Write out the data exactly as given, dropping every picture.

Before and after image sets
........

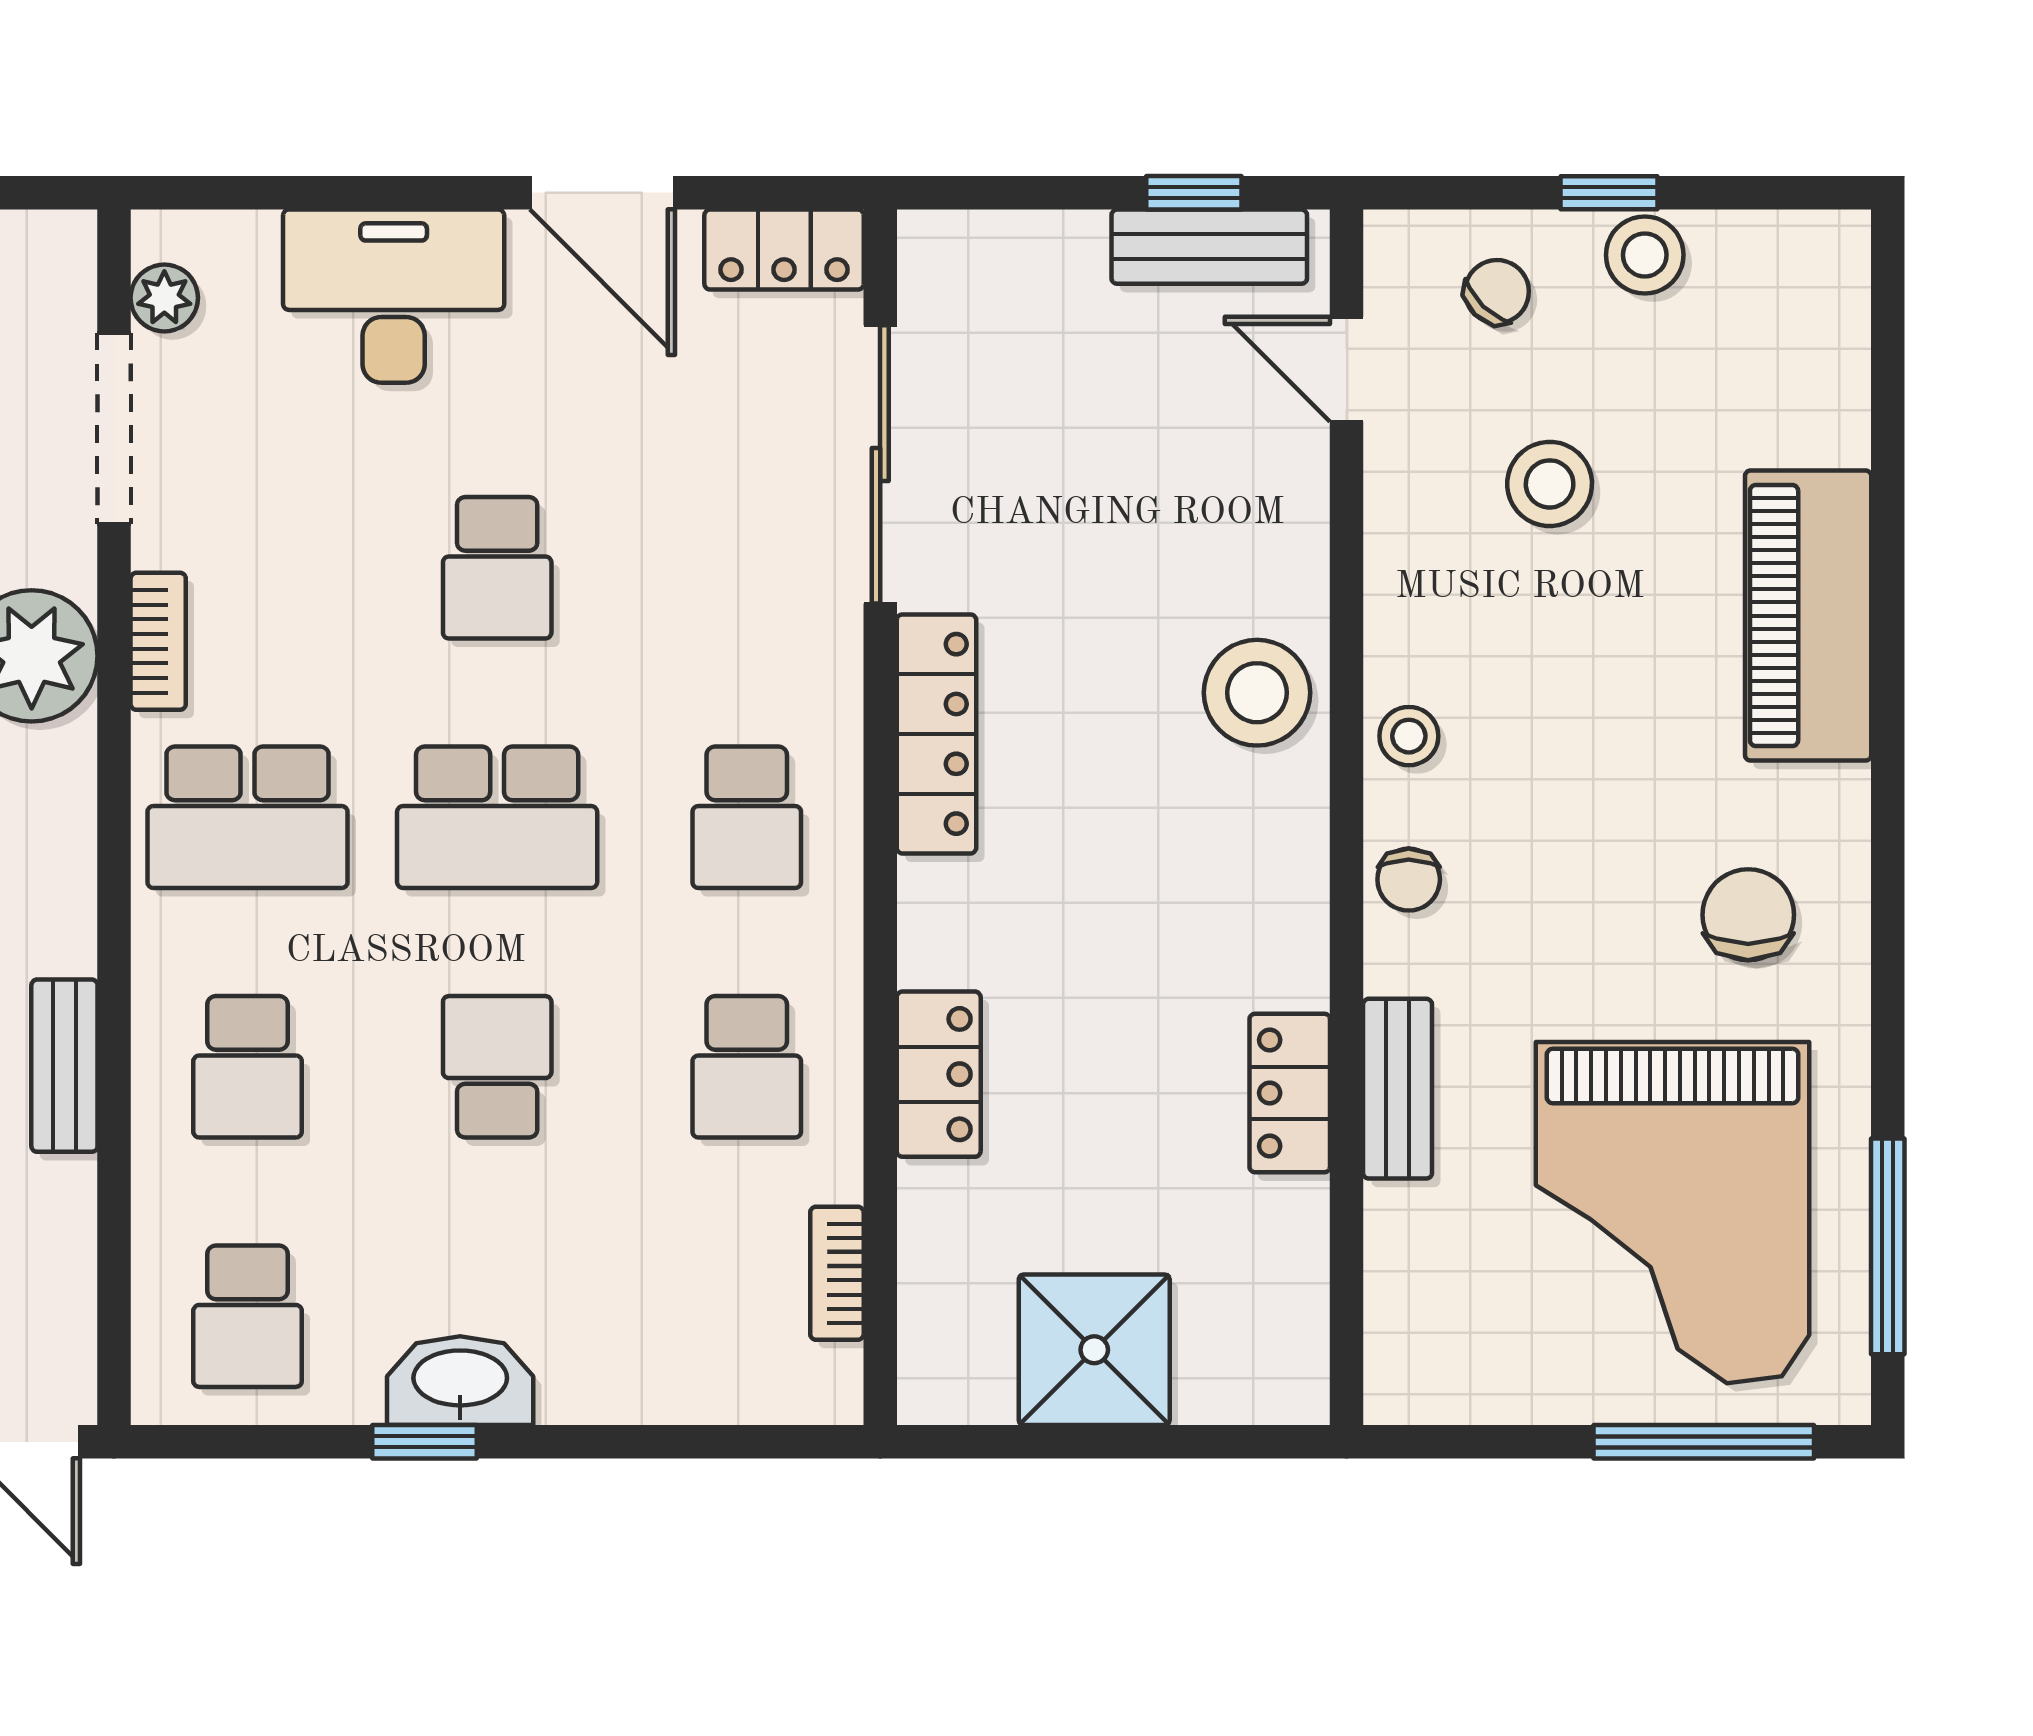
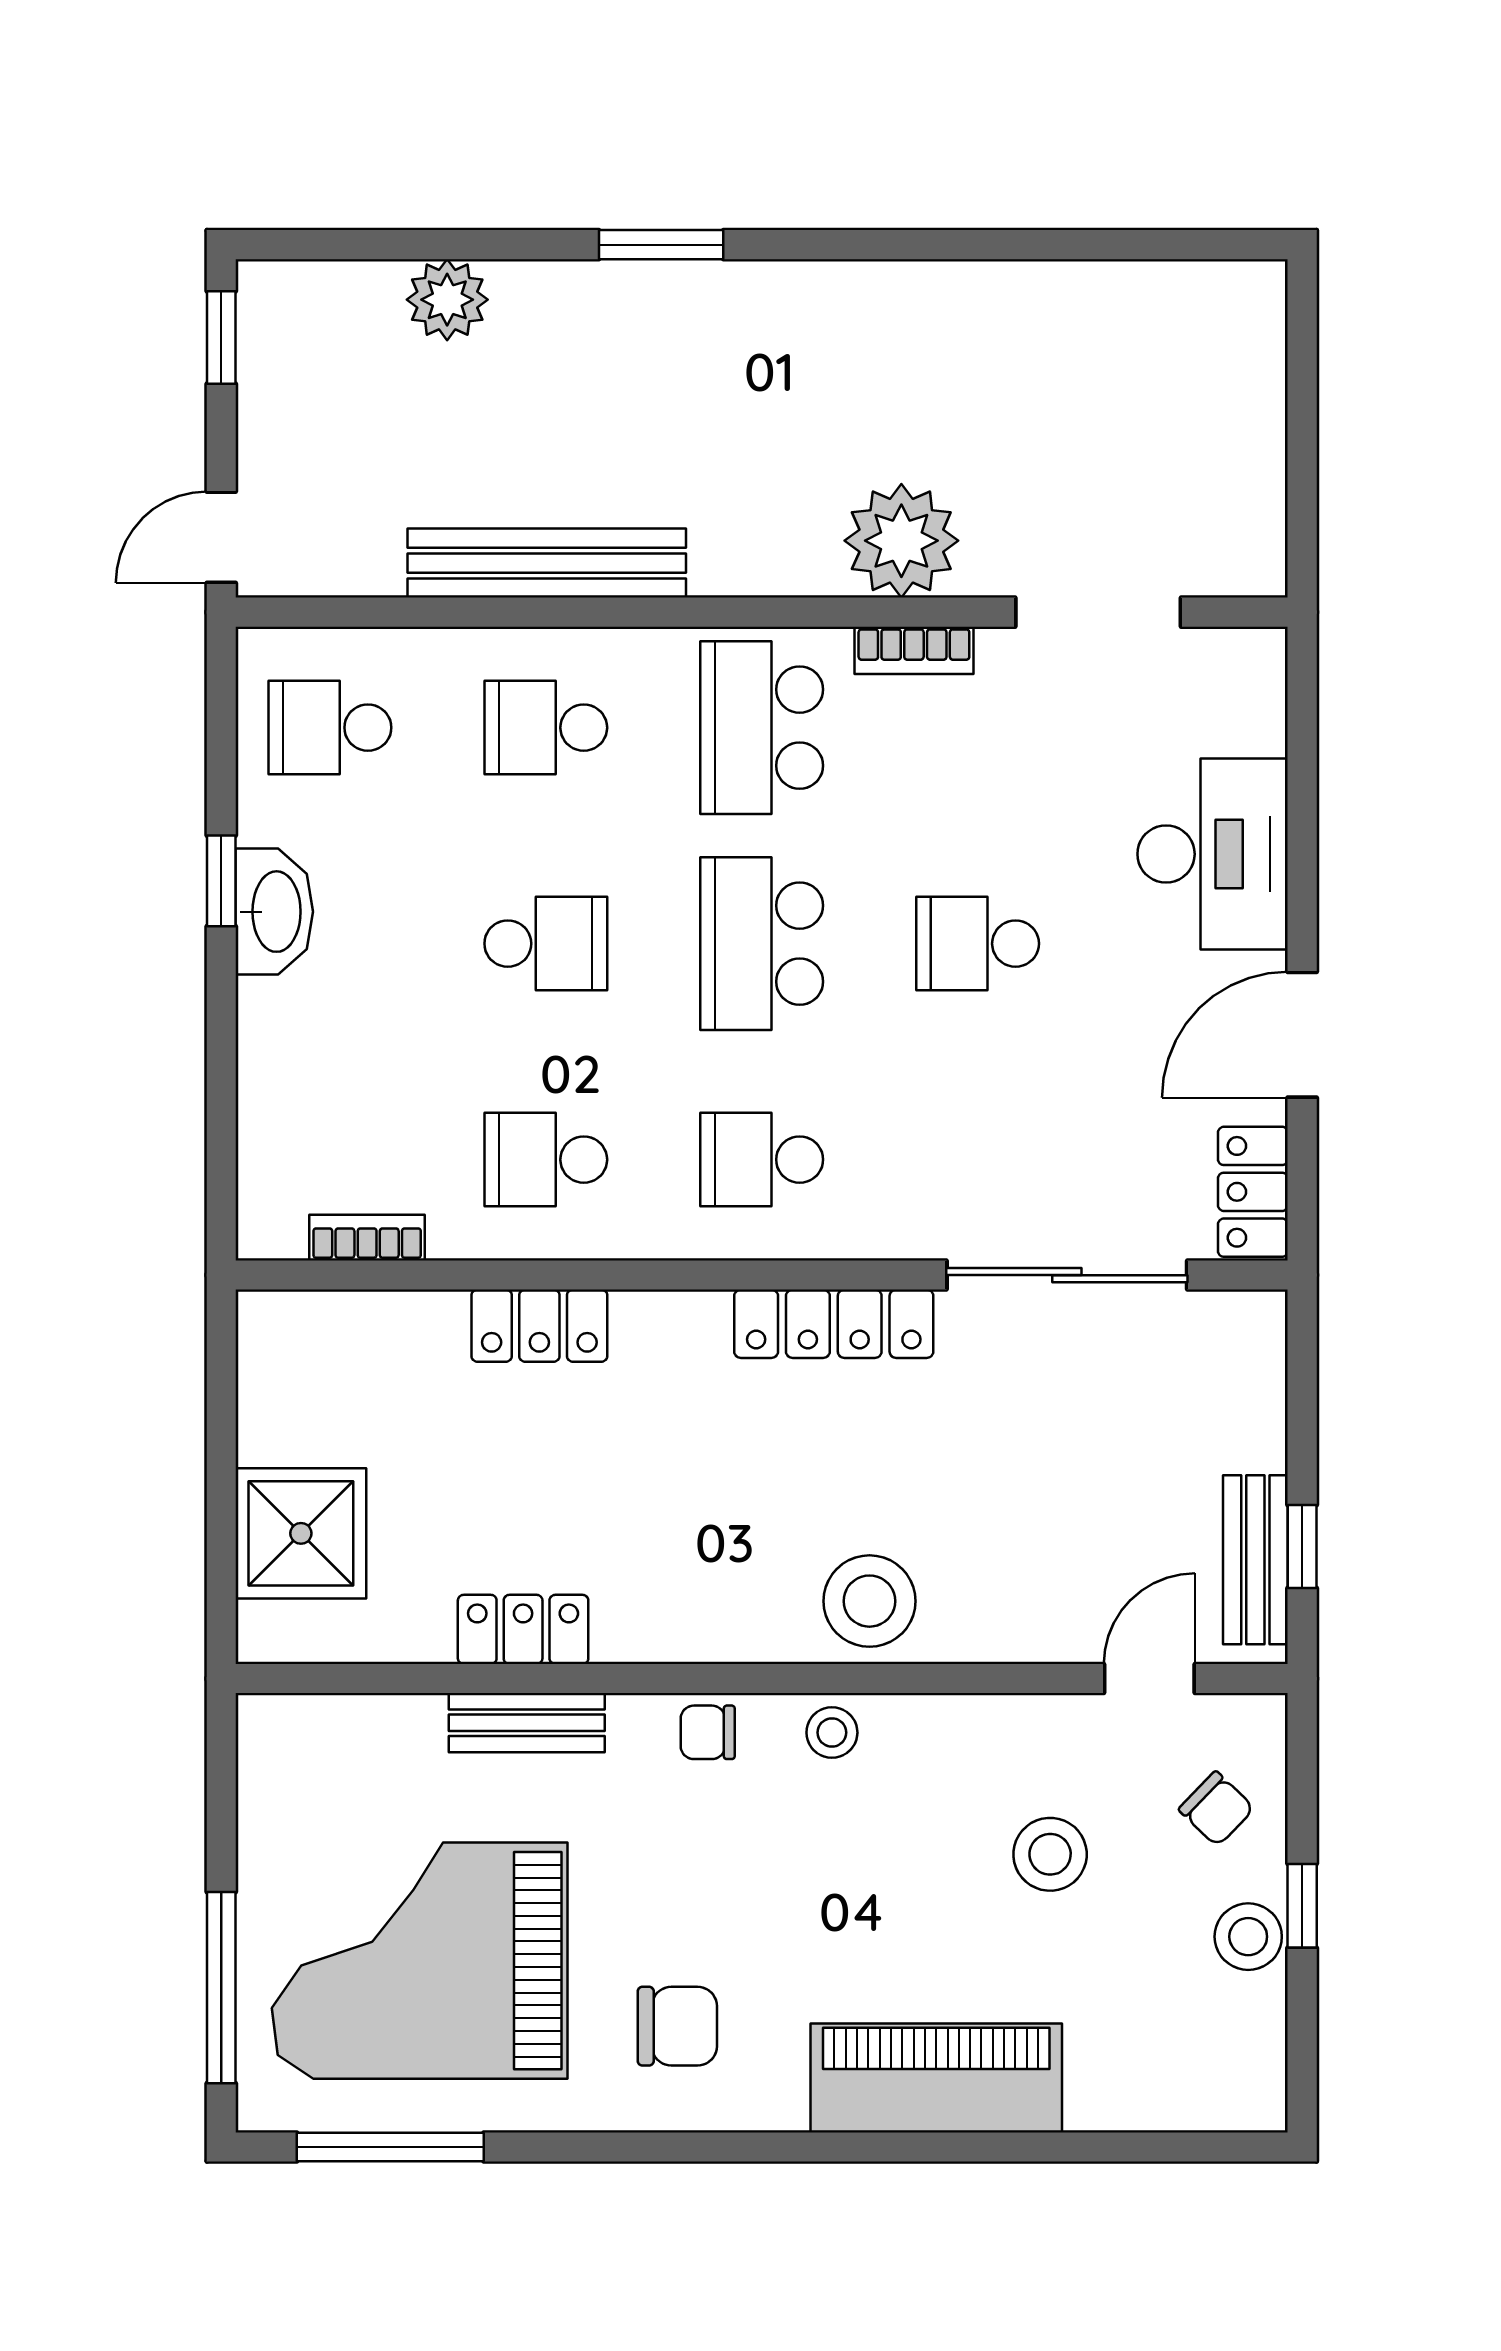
plant: (164, 298) -> (1211, 656), removed
bench: (64, 1066) -> (547, 563), width x1.86, depth x1.21
shower: (1094, 1350) -> (301, 1533), moved

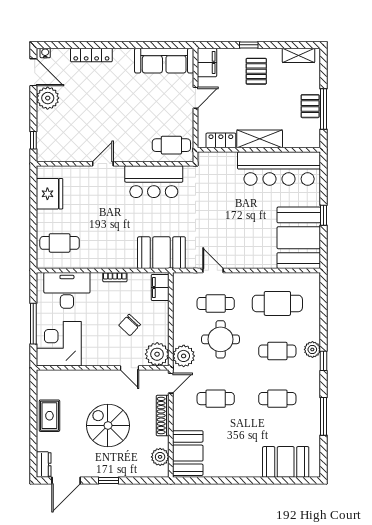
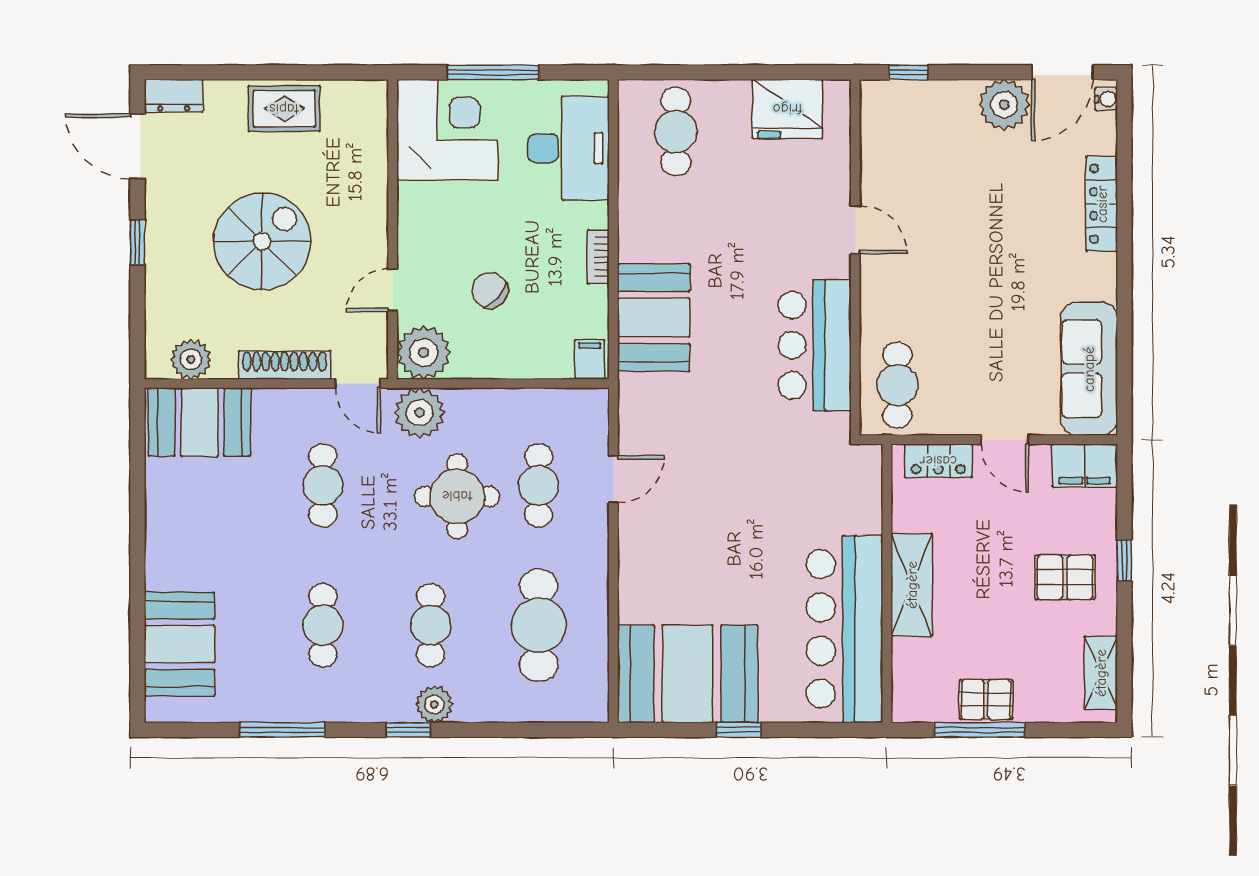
locker: (221, 140) -> (938, 461), moved, turned 90
booth: (161, 253) -> (654, 317), moved
filing cabinet: (160, 288) -> (590, 359), width x0.50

........

▶ Result of the exercise:
plant: (164, 298) -> (1211, 656), removed
bench: (64, 1066) -> (547, 563), width x1.86, depth x1.21
shower: (1094, 1350) -> (301, 1533), moved

locker: (221, 140) -> (938, 461), moved, turned 90
booth: (161, 253) -> (654, 317), moved
filing cabinet: (160, 288) -> (590, 359), width x0.50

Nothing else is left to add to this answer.